● WORK REQUEST
For this exercise, return the line containing "(755, 352) = (300, 261): turquoise" and every line after it through the end of the records below, without alteration.

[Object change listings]
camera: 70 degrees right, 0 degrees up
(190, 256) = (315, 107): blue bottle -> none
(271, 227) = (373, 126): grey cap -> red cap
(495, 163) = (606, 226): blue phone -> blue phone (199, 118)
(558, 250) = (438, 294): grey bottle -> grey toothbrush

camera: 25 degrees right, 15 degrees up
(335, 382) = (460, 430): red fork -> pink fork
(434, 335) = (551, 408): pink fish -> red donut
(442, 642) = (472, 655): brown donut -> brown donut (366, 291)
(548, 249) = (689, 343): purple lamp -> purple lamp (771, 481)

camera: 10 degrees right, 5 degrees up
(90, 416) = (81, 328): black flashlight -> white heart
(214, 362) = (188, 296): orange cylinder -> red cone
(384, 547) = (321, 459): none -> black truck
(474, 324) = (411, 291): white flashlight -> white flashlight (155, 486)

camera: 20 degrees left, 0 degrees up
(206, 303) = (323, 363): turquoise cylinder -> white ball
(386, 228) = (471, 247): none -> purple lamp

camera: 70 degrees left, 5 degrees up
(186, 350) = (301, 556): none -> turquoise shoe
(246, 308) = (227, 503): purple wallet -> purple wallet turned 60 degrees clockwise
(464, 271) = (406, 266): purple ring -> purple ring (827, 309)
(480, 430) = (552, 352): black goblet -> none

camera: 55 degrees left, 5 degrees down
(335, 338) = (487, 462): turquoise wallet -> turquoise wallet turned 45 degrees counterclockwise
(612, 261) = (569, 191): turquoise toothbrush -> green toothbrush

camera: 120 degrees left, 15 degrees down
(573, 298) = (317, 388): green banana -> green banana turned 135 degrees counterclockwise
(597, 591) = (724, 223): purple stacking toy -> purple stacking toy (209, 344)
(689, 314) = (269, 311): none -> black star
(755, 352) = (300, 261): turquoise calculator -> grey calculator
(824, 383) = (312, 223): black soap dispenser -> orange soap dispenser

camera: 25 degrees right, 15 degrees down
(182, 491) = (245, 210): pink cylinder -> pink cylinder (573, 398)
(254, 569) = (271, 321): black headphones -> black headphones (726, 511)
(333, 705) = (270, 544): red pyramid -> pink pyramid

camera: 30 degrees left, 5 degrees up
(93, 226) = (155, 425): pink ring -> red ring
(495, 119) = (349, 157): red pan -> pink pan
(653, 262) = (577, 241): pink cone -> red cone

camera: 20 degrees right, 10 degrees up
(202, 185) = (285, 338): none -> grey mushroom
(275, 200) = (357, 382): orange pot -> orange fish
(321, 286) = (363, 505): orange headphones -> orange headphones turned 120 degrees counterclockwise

● ANSWER FOR THIS EXERCISE
(755, 352) = (300, 261): turquoise calculator -> grey calculator
(824, 383) = (312, 223): black soap dispenser -> orange soap dispenser

camera: 25 degrees right, 15 degrees down
(182, 491) = (245, 210): pink cylinder -> pink cylinder (573, 398)
(254, 569) = (271, 321): black headphones -> black headphones (726, 511)
(333, 705) = (270, 544): red pyramid -> pink pyramid

camera: 30 degrees left, 5 degrees up
(93, 226) = (155, 425): pink ring -> red ring
(495, 119) = (349, 157): red pan -> pink pan
(653, 262) = (577, 241): pink cone -> red cone

camera: 20 degrees right, 10 degrees up
(202, 185) = (285, 338): none -> grey mushroom
(275, 200) = (357, 382): orange pot -> orange fish
(321, 286) = (363, 505): orange headphones -> orange headphones turned 120 degrees counterclockwise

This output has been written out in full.